- [Problem] From the data below, set down exactly the lines between the one holding "delete: bright yellow" and the one holding "move: violet cooking", inclusive, and no others.

- [Entries supplied]

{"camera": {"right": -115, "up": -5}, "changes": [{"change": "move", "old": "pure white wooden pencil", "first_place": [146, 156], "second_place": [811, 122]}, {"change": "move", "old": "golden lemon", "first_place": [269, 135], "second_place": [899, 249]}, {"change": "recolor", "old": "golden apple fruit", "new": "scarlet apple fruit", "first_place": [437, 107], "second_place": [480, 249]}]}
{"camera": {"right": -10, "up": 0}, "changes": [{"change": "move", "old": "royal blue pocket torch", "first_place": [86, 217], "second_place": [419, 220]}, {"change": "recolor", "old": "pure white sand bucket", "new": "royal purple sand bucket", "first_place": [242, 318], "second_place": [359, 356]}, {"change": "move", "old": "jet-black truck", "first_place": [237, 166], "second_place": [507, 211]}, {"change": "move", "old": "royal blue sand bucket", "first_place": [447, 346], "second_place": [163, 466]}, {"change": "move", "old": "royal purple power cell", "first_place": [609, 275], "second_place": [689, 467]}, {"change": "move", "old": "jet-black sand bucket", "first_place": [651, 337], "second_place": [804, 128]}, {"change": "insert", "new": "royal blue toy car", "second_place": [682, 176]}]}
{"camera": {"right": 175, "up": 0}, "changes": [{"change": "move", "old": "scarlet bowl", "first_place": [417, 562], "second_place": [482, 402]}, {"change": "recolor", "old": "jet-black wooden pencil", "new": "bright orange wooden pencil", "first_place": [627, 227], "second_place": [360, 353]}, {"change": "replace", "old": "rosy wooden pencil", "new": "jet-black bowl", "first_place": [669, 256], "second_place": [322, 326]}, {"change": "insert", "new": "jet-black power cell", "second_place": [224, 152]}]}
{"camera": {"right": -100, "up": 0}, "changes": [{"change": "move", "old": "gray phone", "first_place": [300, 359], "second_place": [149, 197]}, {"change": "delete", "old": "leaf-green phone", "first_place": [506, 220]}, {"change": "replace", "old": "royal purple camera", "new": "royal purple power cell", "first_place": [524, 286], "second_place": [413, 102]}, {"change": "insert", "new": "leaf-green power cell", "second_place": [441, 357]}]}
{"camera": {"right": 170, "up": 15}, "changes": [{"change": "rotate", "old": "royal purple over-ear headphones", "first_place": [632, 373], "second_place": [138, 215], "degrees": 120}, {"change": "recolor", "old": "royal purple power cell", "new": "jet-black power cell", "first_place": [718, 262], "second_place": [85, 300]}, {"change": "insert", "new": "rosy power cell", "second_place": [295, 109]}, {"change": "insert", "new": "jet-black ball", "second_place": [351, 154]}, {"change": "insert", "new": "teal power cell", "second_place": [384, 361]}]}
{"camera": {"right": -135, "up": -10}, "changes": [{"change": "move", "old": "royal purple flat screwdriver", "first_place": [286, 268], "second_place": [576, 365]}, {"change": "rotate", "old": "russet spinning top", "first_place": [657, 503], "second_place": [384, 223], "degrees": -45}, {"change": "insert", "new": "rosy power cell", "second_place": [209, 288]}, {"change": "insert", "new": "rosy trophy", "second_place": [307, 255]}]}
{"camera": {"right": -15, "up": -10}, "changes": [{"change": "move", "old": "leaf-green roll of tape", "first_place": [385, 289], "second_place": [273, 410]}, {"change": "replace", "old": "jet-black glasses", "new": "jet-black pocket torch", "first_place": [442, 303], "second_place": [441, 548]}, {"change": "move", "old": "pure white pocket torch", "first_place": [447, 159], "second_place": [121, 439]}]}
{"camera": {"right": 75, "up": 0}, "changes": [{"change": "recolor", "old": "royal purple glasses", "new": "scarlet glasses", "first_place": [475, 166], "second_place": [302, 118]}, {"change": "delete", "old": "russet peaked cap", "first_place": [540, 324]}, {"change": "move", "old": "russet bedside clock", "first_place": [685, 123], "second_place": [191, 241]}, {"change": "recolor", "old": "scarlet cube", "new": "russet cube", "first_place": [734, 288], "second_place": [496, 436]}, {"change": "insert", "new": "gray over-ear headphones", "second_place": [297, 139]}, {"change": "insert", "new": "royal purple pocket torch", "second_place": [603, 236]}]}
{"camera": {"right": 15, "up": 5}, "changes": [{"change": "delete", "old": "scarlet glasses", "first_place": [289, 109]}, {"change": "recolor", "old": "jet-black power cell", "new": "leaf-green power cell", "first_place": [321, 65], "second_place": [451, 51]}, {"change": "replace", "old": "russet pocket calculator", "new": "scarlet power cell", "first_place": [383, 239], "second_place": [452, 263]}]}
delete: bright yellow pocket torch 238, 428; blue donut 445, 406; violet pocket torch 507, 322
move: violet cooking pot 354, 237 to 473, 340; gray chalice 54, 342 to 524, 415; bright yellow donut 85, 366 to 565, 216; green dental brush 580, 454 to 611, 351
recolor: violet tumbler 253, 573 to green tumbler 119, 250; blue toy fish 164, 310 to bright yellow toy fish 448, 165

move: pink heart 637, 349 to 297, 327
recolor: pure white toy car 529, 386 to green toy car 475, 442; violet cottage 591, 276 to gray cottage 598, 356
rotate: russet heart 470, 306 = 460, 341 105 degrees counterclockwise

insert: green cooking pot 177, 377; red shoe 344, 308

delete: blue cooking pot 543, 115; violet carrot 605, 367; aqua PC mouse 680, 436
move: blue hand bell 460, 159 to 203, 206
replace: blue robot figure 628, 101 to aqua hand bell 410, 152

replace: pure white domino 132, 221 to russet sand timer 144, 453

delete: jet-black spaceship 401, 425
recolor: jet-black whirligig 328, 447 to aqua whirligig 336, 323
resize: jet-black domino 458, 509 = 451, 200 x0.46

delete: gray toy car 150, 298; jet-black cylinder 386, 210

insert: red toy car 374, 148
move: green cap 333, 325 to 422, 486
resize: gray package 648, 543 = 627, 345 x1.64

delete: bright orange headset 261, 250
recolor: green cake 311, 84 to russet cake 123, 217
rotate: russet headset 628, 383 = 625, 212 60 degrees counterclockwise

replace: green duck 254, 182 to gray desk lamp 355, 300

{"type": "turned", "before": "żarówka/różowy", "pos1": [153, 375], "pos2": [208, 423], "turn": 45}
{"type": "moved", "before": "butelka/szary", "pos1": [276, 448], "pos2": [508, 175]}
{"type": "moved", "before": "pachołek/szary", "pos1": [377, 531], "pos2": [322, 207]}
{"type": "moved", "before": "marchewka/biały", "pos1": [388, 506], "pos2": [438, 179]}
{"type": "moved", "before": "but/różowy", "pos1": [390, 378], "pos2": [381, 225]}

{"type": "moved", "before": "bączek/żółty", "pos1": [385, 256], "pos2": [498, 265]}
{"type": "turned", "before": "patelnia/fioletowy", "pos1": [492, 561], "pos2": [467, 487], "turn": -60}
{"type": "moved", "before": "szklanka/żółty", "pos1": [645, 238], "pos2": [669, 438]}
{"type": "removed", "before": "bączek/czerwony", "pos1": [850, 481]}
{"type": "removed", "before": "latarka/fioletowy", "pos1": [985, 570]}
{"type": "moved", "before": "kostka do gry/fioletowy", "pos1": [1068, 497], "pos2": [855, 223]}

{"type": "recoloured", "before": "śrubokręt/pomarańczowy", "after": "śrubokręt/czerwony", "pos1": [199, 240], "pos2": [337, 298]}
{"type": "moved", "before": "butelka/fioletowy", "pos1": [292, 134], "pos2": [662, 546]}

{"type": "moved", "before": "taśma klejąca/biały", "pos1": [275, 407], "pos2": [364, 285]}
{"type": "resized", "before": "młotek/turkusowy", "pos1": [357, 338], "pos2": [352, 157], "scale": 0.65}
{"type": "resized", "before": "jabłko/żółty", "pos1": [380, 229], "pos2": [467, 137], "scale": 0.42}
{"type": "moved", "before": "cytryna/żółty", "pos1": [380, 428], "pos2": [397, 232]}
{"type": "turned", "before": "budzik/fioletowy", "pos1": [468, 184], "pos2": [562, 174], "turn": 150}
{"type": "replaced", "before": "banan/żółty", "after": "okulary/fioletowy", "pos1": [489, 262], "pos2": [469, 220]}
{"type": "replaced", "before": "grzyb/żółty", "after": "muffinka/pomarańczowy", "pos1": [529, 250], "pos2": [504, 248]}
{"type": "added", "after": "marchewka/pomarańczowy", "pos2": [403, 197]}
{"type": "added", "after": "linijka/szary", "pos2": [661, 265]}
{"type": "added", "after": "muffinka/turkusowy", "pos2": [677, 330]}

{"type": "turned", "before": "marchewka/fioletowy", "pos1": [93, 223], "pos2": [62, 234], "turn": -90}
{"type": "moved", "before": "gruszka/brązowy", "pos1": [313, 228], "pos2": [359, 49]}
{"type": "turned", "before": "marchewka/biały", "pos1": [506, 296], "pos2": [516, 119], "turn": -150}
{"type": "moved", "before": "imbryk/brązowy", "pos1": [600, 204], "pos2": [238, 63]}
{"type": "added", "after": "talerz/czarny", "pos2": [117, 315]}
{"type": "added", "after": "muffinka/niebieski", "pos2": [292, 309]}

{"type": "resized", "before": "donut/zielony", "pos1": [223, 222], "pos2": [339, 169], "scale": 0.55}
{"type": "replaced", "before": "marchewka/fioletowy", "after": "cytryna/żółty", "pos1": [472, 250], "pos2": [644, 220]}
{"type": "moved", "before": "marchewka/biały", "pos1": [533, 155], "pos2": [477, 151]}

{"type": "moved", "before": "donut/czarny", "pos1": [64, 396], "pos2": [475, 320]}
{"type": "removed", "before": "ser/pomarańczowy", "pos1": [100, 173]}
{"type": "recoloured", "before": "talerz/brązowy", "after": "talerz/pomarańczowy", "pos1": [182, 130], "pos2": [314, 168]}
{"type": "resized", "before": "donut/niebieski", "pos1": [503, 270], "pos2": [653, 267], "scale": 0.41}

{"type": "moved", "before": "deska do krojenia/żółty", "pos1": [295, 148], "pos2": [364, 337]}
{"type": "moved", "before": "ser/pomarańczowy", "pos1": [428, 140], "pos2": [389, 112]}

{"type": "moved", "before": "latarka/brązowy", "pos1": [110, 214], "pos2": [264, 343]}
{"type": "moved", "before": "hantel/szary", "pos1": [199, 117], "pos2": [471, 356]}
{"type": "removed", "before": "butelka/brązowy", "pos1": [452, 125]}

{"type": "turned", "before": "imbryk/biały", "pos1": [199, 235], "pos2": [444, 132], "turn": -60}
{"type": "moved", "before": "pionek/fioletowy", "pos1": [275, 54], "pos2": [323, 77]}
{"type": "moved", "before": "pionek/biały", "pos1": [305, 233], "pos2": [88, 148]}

- [Written answer]
delete: bright yellow pocket torch 238, 428; blue donut 445, 406; violet pocket torch 507, 322
move: violet cooking pot 354, 237 to 473, 340; gray chalice 54, 342 to 524, 415; bright yellow donut 85, 366 to 565, 216; green dental brush 580, 454 to 611, 351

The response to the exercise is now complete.